* _Record set_:
::::::::
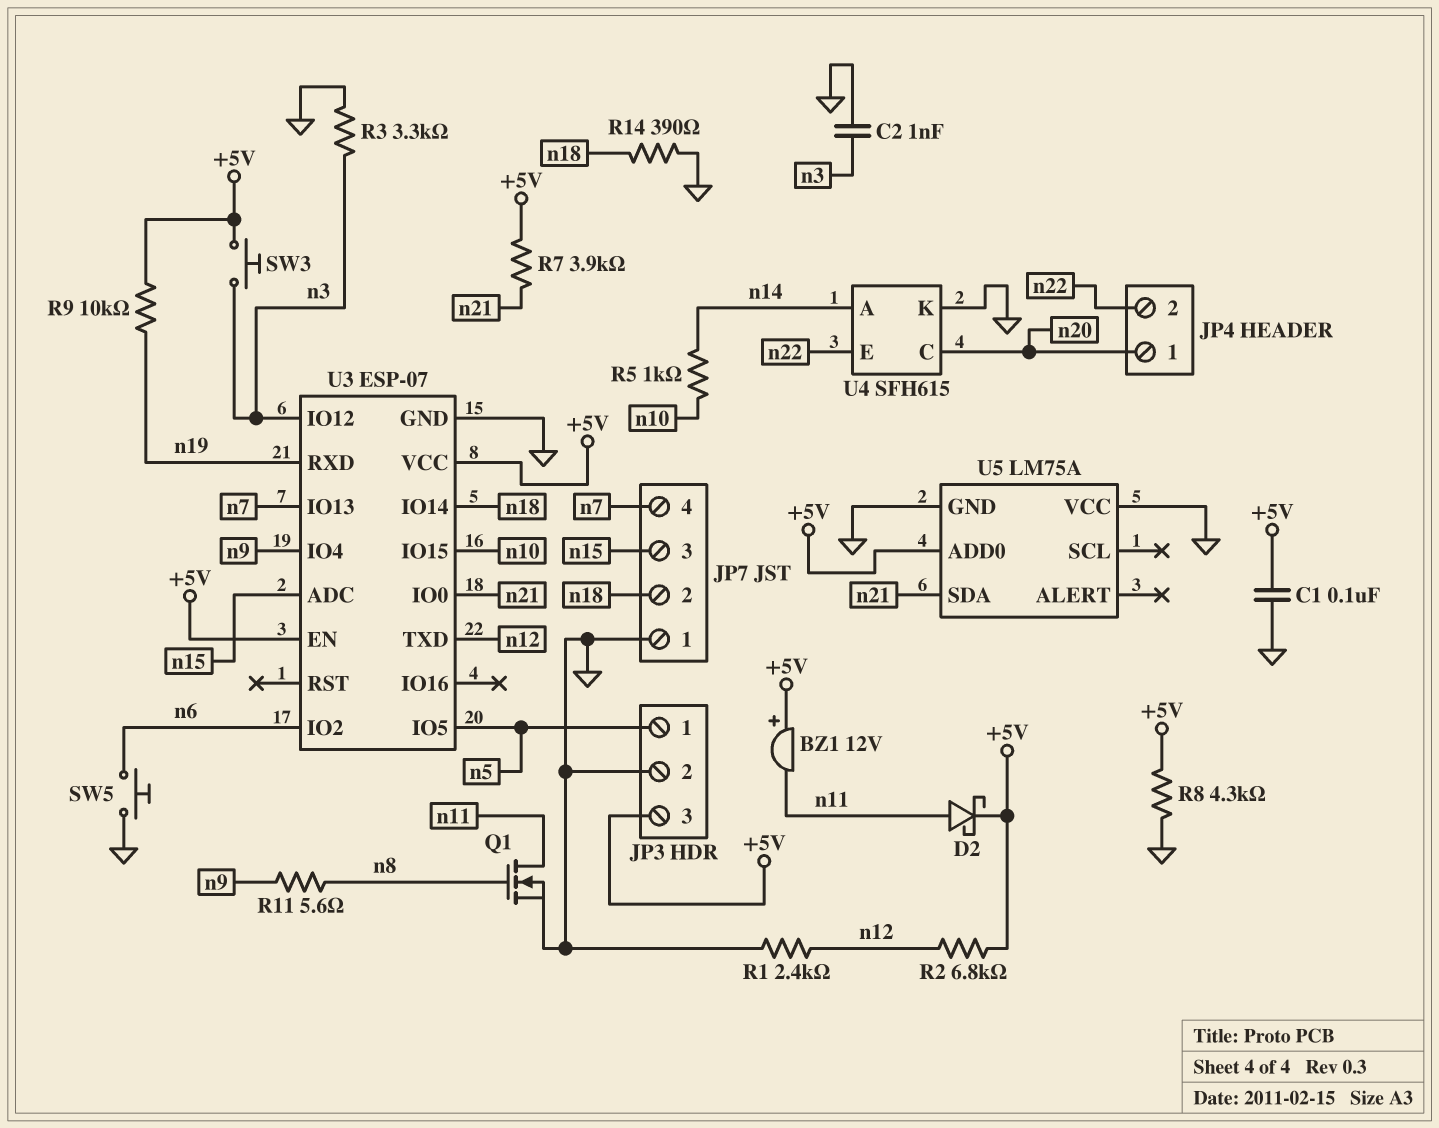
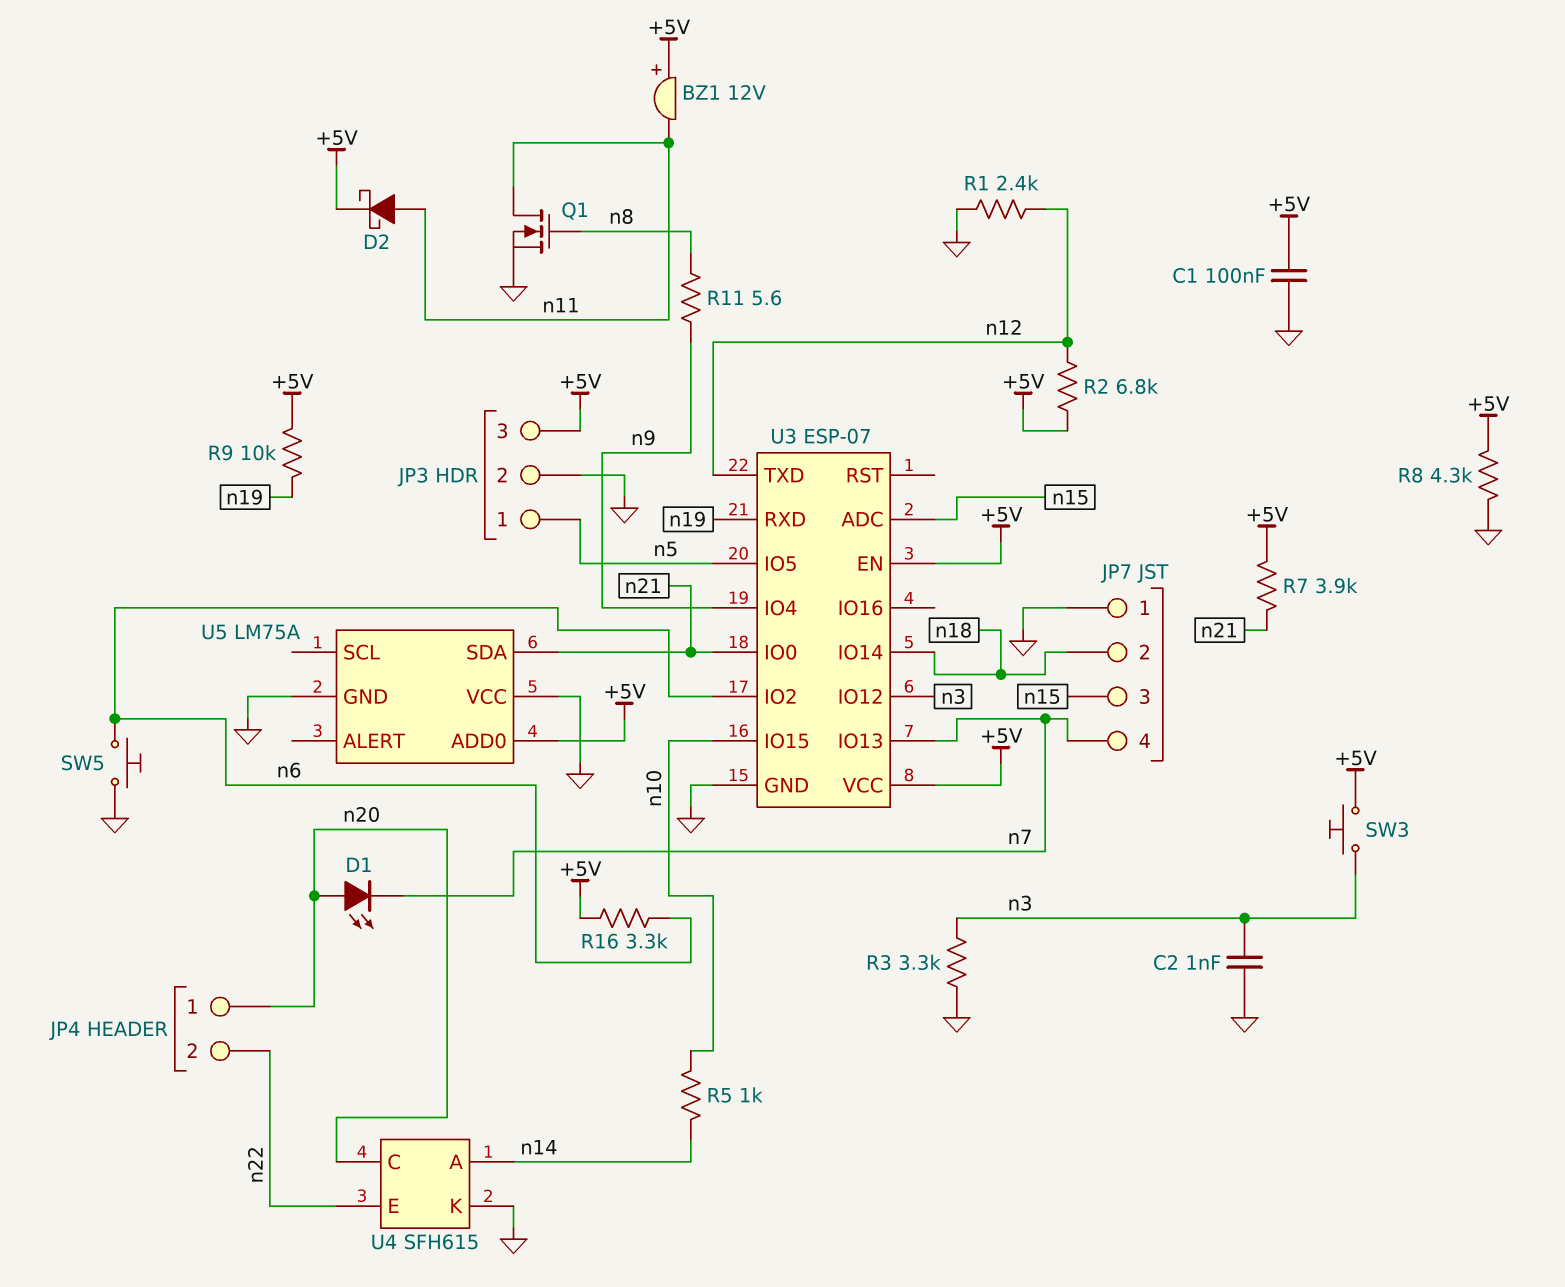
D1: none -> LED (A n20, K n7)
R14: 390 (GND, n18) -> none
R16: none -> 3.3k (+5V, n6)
::::::::
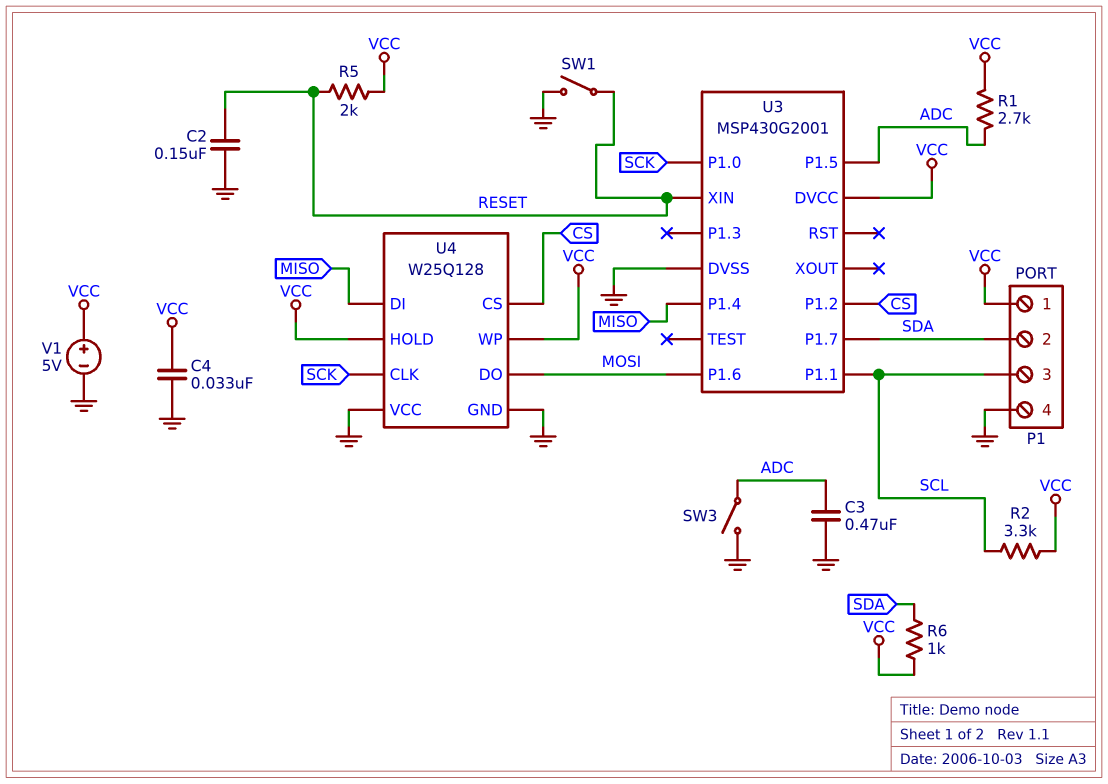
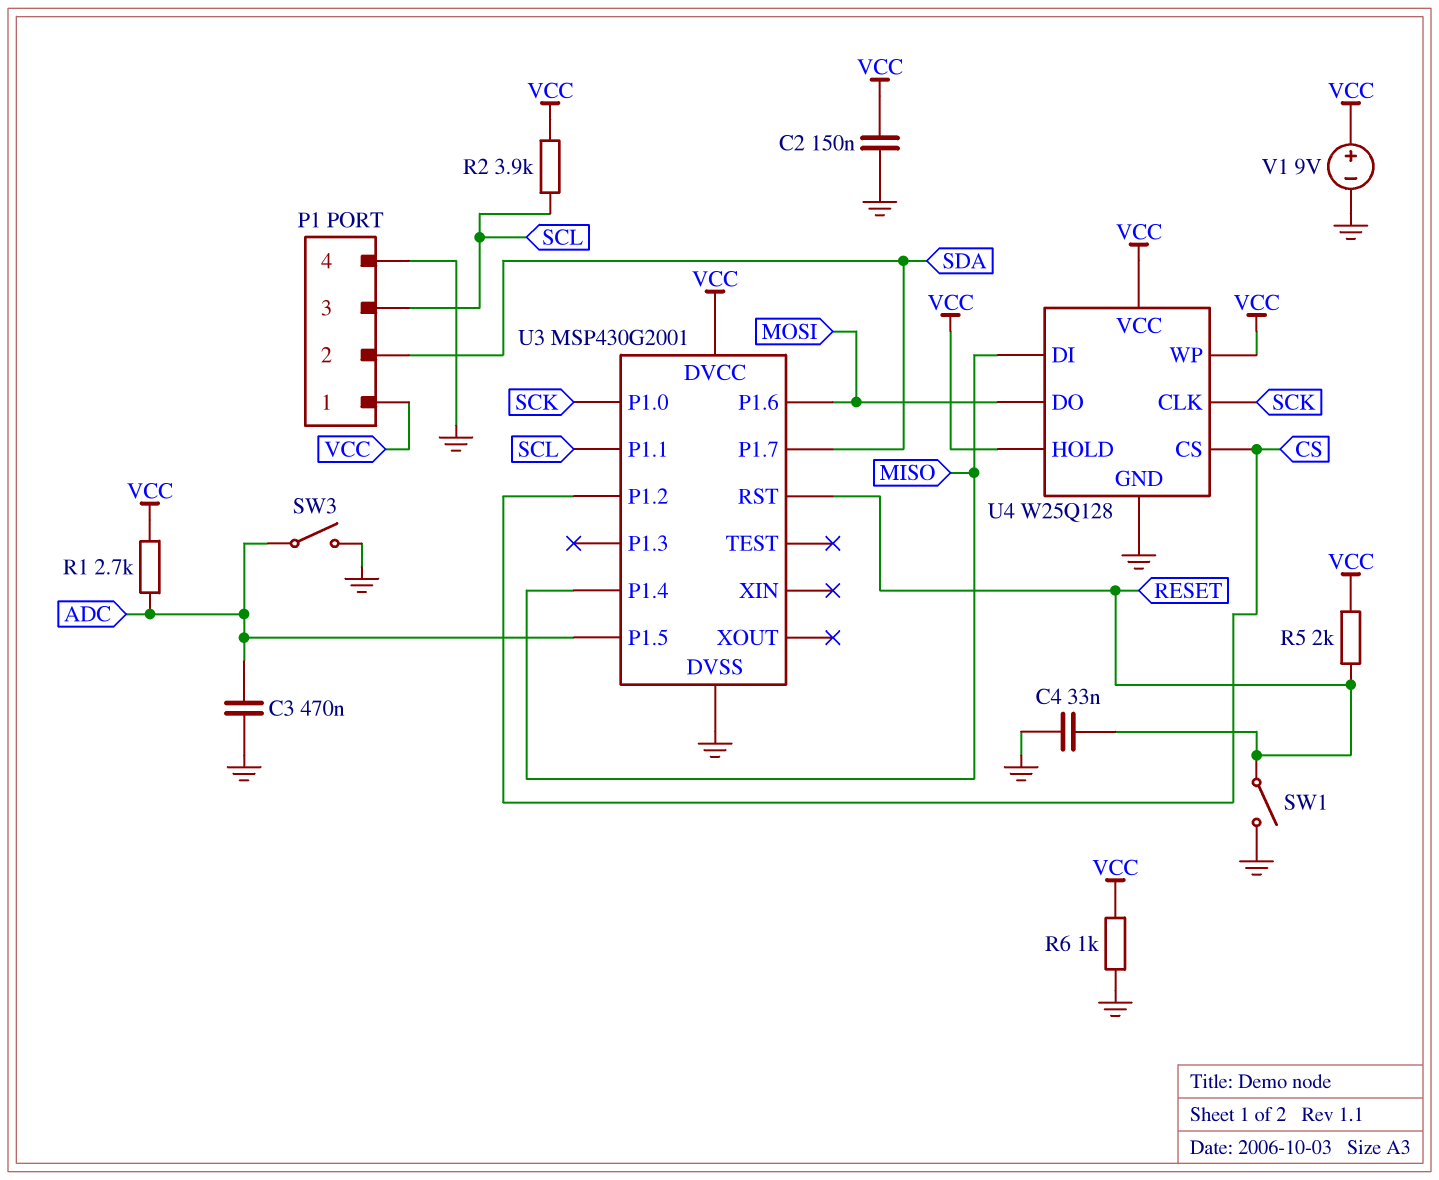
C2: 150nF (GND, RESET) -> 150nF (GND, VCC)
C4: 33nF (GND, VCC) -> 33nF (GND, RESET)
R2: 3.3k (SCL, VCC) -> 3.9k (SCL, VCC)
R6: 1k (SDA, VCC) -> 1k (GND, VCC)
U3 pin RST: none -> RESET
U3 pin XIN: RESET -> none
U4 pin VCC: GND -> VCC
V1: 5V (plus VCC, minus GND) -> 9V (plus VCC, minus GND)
::::::::
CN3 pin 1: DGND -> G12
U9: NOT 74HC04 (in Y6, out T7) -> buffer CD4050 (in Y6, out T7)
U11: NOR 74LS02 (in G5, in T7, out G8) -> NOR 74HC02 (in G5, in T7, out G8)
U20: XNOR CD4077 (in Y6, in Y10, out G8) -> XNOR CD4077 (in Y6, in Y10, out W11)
::::::::
* _Directions for this task_:
Every line holding the word "none" should be copied out of the material.

* _Task output_:
D1: none -> LED (A n20, K n7)
R14: 390 (GND, n18) -> none
R16: none -> 3.3k (+5V, n6)
U3 pin RST: none -> RESET
U3 pin XIN: RESET -> none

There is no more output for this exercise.